*** Material supplied ***
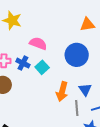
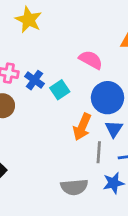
pink semicircle: (38, 43) -> (91, 60), moved
blue circle: (77, 55) -> (107, 98), moved

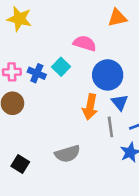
cyan square: (60, 90) -> (61, 67), moved
gray semicircle: (74, 187) -> (68, 154), moved

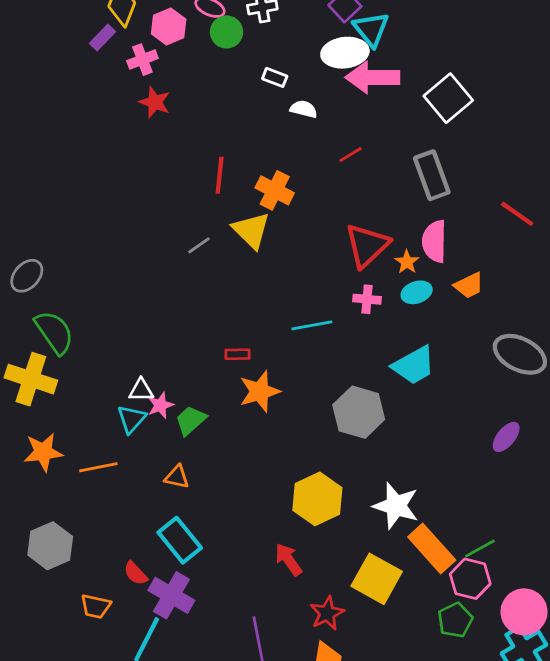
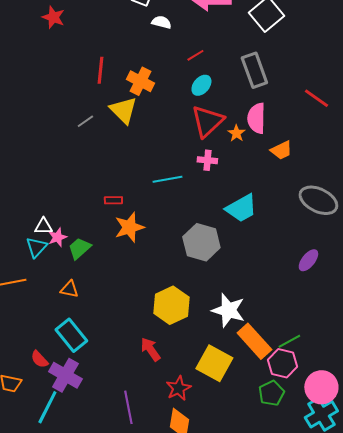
cyan ellipse: (417, 292) -> (201, 85), moved, turned -30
*** End of Material supplied ***
[Exercise] Give only the number of lines in the entries that contain "cyan".

[Exercise output] 2